- [TO DO]:
Transcribe the stretch of entries below from the line with "LINE3 pin DO: none -> D13" through the line with "BUTTON pin GND: GND -> 5V", exactly and with both ends included; leave out all other lines.

(DATASET EXTRACT)

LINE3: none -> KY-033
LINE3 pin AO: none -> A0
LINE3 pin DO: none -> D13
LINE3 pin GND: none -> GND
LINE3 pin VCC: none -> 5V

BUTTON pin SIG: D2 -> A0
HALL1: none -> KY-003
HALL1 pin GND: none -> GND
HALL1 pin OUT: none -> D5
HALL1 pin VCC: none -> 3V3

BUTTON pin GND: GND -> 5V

(End DATASET EXTRACT)
(DATASET EXTRACT)

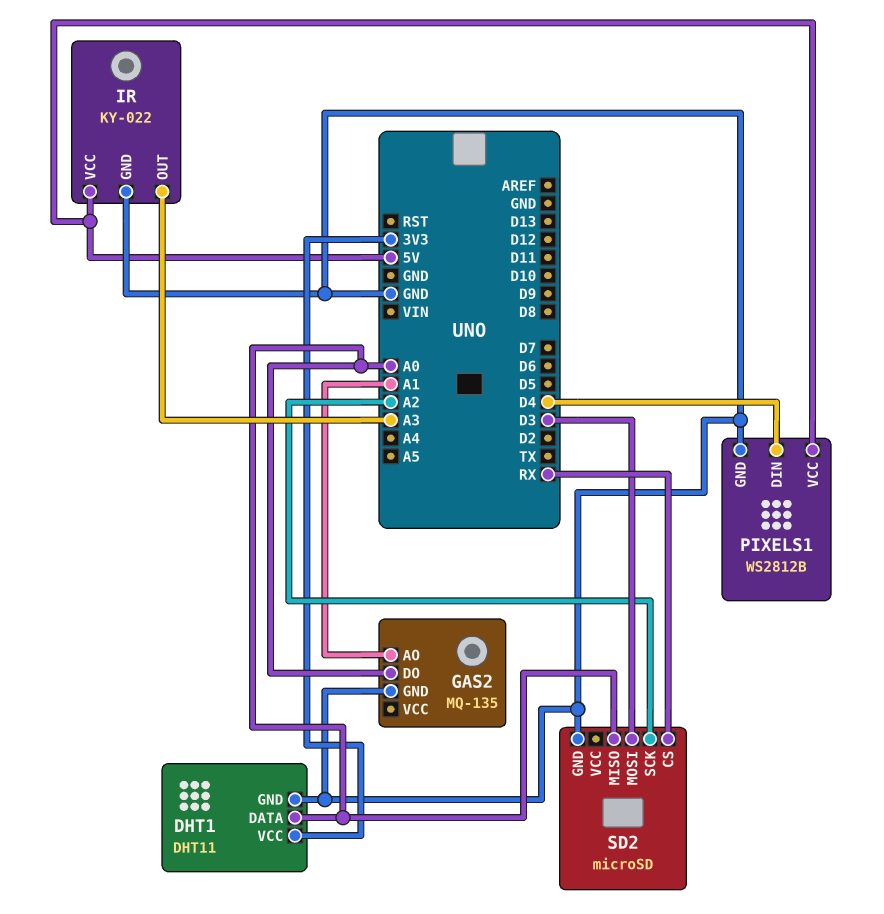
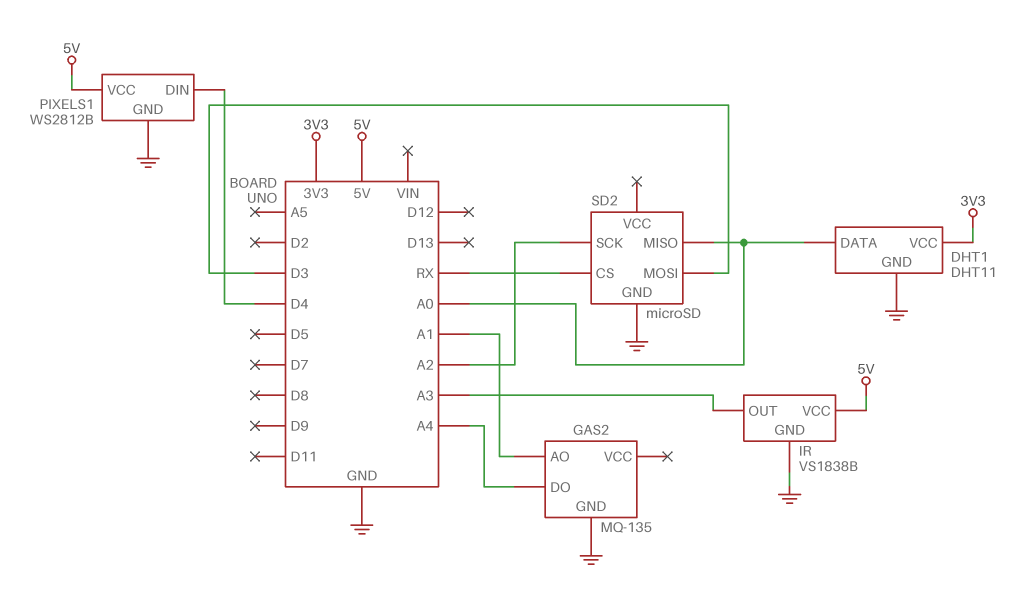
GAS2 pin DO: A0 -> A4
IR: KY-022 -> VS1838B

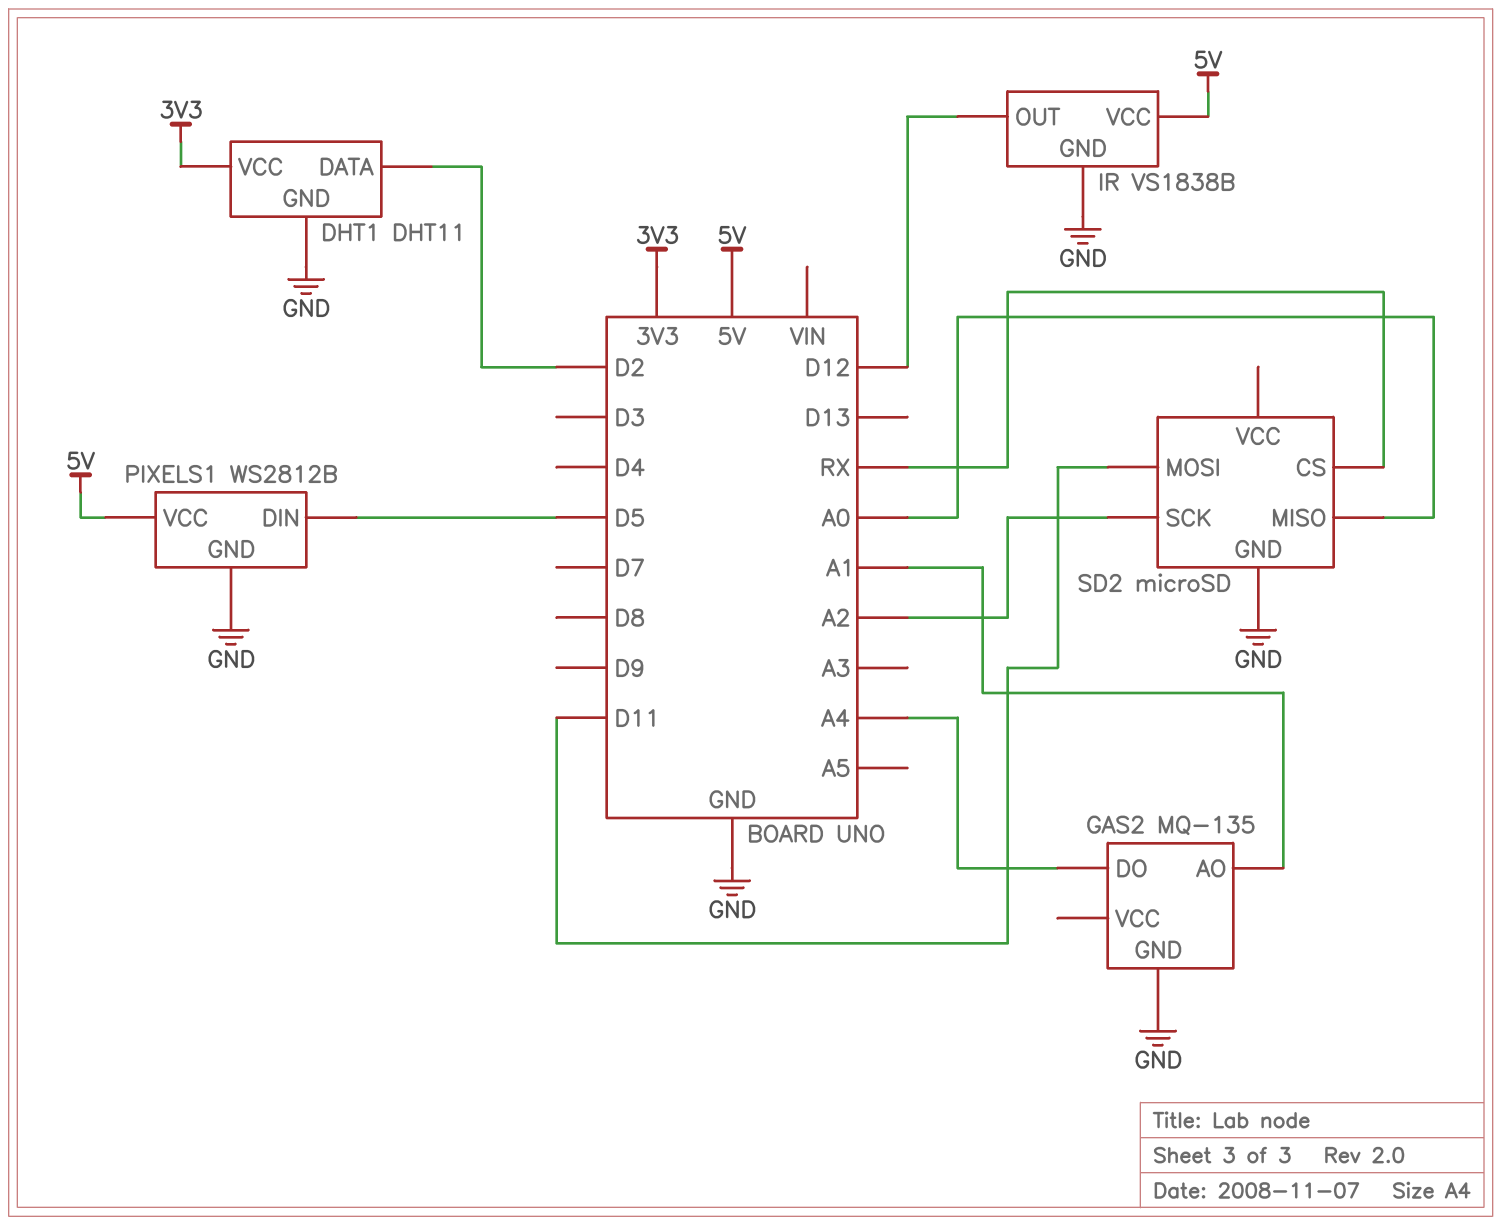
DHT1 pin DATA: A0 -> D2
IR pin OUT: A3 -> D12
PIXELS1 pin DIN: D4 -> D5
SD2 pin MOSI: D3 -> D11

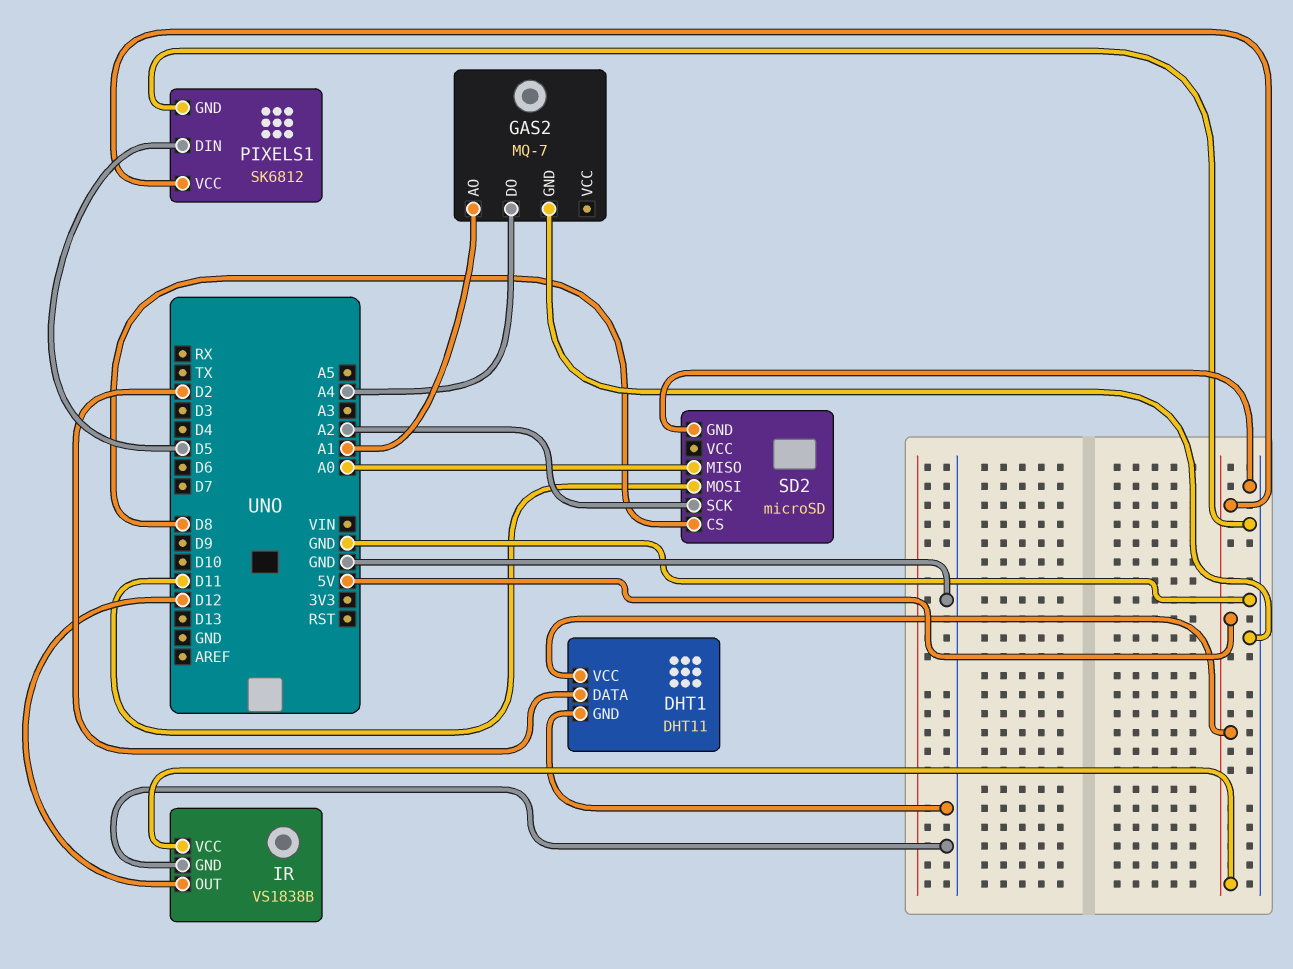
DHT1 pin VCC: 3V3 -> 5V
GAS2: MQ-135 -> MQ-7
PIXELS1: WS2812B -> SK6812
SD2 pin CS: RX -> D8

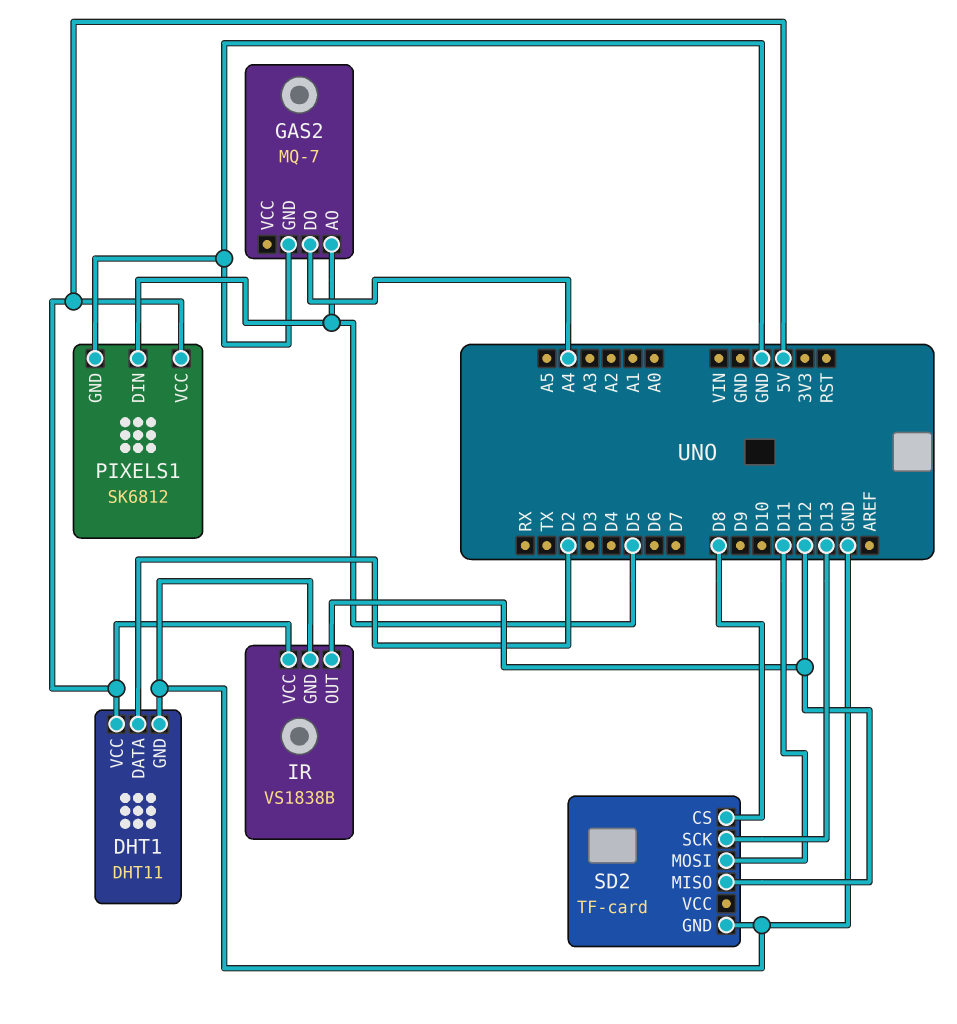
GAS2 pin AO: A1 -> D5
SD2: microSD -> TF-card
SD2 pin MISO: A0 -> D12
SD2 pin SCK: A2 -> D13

(End DATASET EXTRACT)

- [YOUR RESPONSE]:
LINE3 pin DO: none -> D13
LINE3 pin GND: none -> GND
LINE3 pin VCC: none -> 5V

BUTTON pin SIG: D2 -> A0
HALL1: none -> KY-003
HALL1 pin GND: none -> GND
HALL1 pin OUT: none -> D5
HALL1 pin VCC: none -> 3V3

BUTTON pin GND: GND -> 5V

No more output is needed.